Start of Block

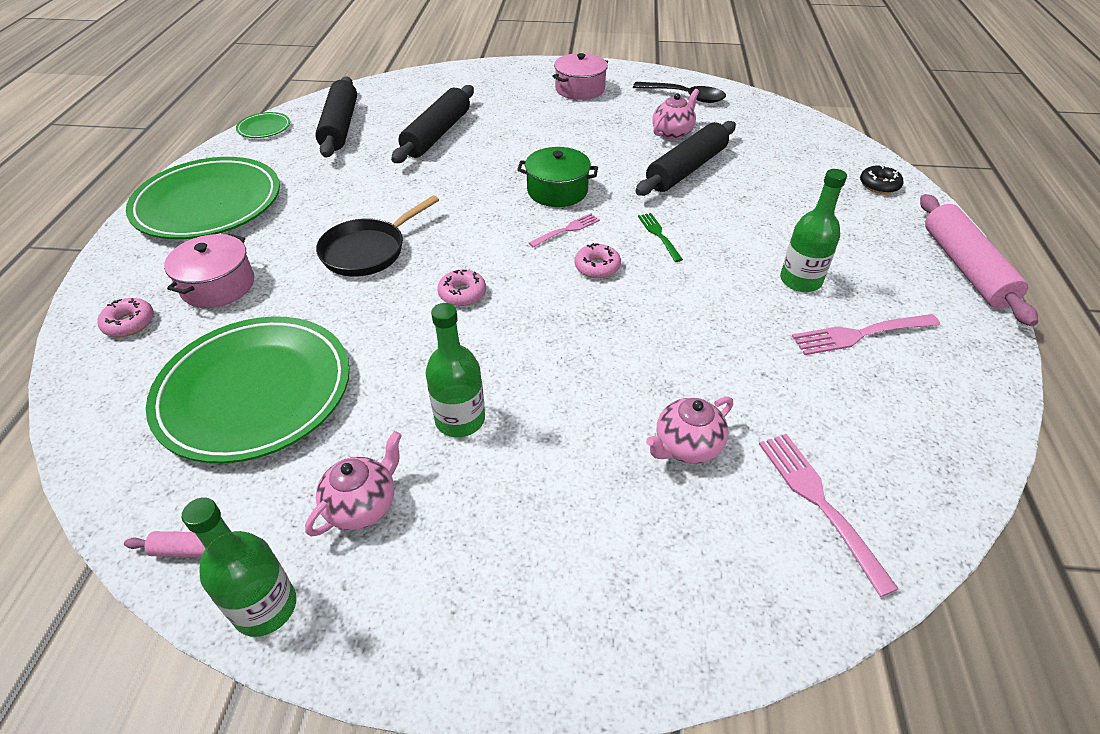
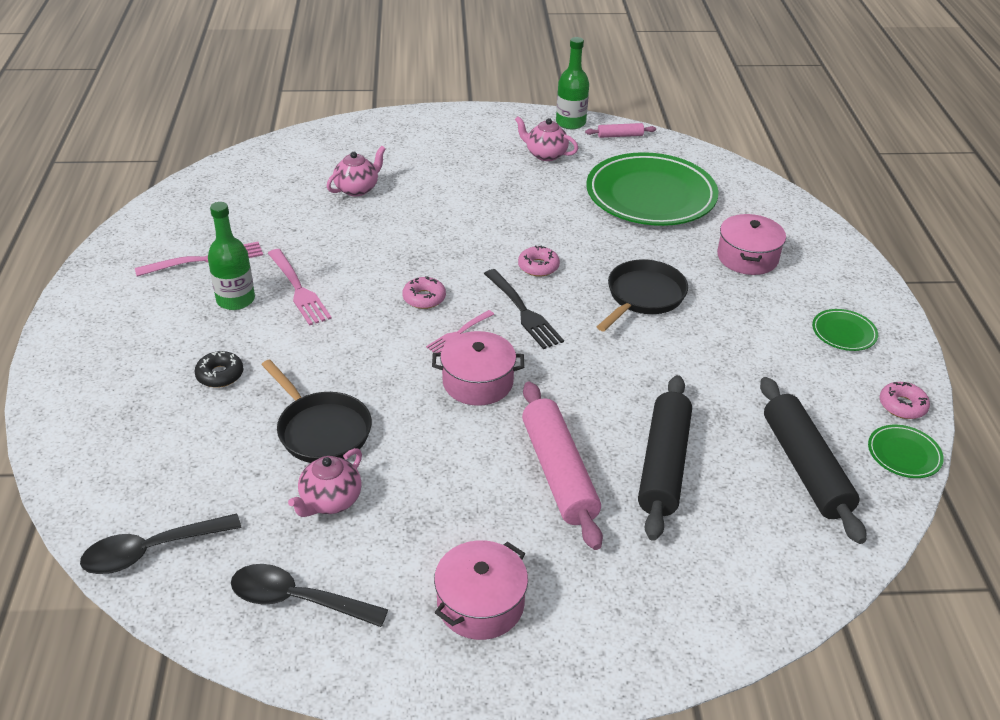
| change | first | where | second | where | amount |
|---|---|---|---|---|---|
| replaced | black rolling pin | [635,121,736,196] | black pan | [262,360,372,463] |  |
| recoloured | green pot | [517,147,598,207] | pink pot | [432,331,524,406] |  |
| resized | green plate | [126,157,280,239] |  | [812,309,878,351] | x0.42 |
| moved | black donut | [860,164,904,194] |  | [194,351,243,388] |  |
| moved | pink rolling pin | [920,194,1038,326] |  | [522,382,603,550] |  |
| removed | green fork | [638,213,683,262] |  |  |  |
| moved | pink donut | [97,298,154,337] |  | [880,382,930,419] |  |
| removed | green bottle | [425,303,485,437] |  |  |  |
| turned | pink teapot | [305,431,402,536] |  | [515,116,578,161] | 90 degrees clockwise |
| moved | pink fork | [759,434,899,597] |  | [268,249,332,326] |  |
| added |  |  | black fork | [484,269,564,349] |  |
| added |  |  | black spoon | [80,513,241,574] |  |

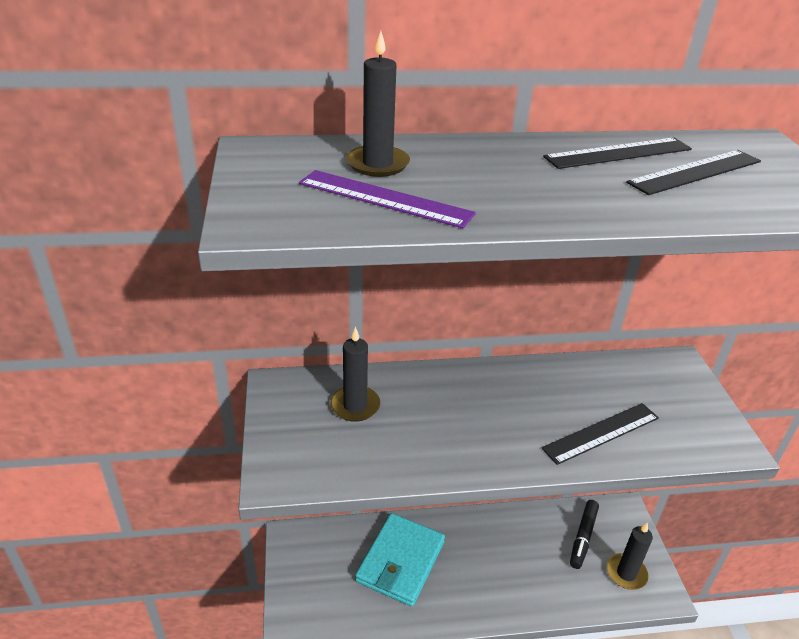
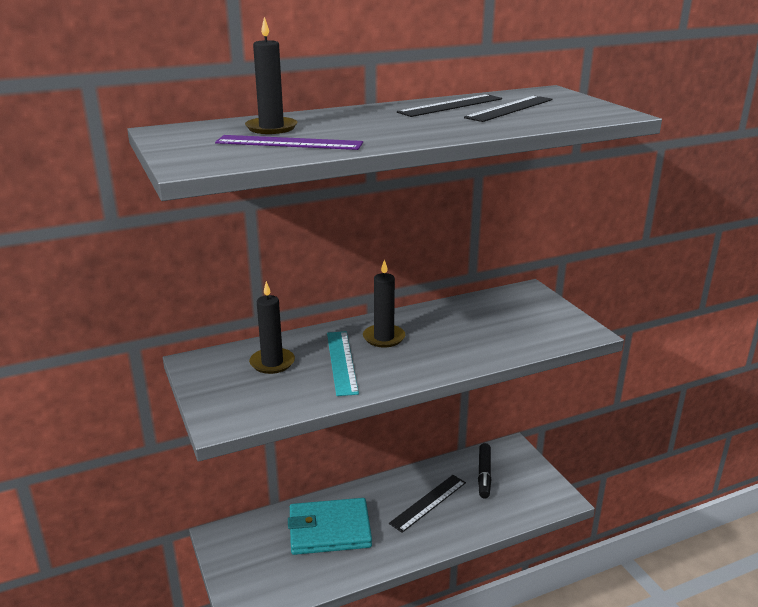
| change | first | where | second | where | amount |
|---|---|---|---|---|---|
| moved | black ruler | [541,403,659,465] |  | [389,475,466,533] |  |
| turned | turquoise wallet | [355,513,445,607] |  | [288,498,372,555] | 75 degrees clockwise |
| moved | black candle | [607,523,653,590] |  | [363,259,405,348] |  |
| added |  |  | turquoise ruler | [327,331,359,396] |  |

End of Block

• YOUR OBJECTIVE:
Apart from the pictures, repeat every entry exactly.

• RESPONSE TO THIS TASK:
| change | first | where | second | where | amount |
|---|---|---|---|---|---|
| replaced | black rolling pin | [635,121,736,196] | black pan | [262,360,372,463] |  |
| recoloured | green pot | [517,147,598,207] | pink pot | [432,331,524,406] |  |
| resized | green plate | [126,157,280,239] |  | [812,309,878,351] | x0.42 |
| moved | black donut | [860,164,904,194] |  | [194,351,243,388] |  |
| moved | pink rolling pin | [920,194,1038,326] |  | [522,382,603,550] |  |
| removed | green fork | [638,213,683,262] |  |  |  |
| moved | pink donut | [97,298,154,337] |  | [880,382,930,419] |  |
| removed | green bottle | [425,303,485,437] |  |  |  |
| turned | pink teapot | [305,431,402,536] |  | [515,116,578,161] | 90 degrees clockwise |
| moved | pink fork | [759,434,899,597] |  | [268,249,332,326] |  |
| added |  |  | black fork | [484,269,564,349] |  |
| added |  |  | black spoon | [80,513,241,574] |  |

| change | first | where | second | where | amount |
|---|---|---|---|---|---|
| moved | black ruler | [541,403,659,465] |  | [389,475,466,533] |  |
| turned | turquoise wallet | [355,513,445,607] |  | [288,498,372,555] | 75 degrees clockwise |
| moved | black candle | [607,523,653,590] |  | [363,259,405,348] |  |
| added |  |  | turquoise ruler | [327,331,359,396] |  |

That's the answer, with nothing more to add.